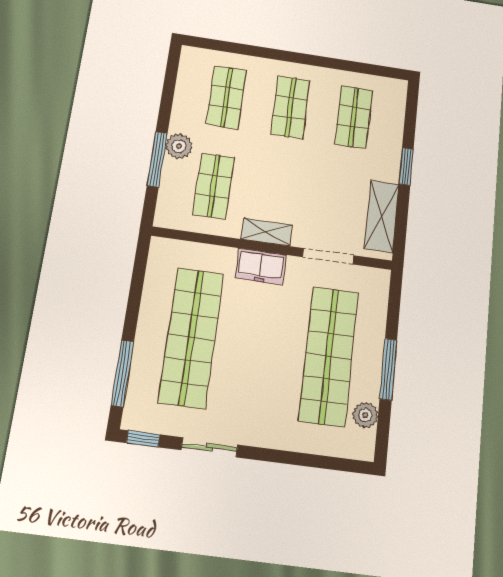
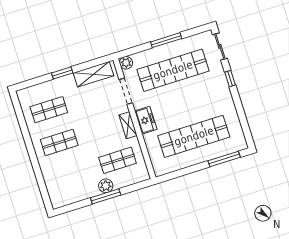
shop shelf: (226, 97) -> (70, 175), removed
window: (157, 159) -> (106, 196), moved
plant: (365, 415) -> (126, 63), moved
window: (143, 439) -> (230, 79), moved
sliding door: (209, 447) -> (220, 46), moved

● ● ● ●

### What is expected
When you transcribe the entries above, keep every word exact and leave out the pictures.

### Your solution
shop shelf: (226, 97) -> (70, 175), removed
window: (157, 159) -> (106, 196), moved
plant: (365, 415) -> (126, 63), moved
window: (143, 439) -> (230, 79), moved
sliding door: (209, 447) -> (220, 46), moved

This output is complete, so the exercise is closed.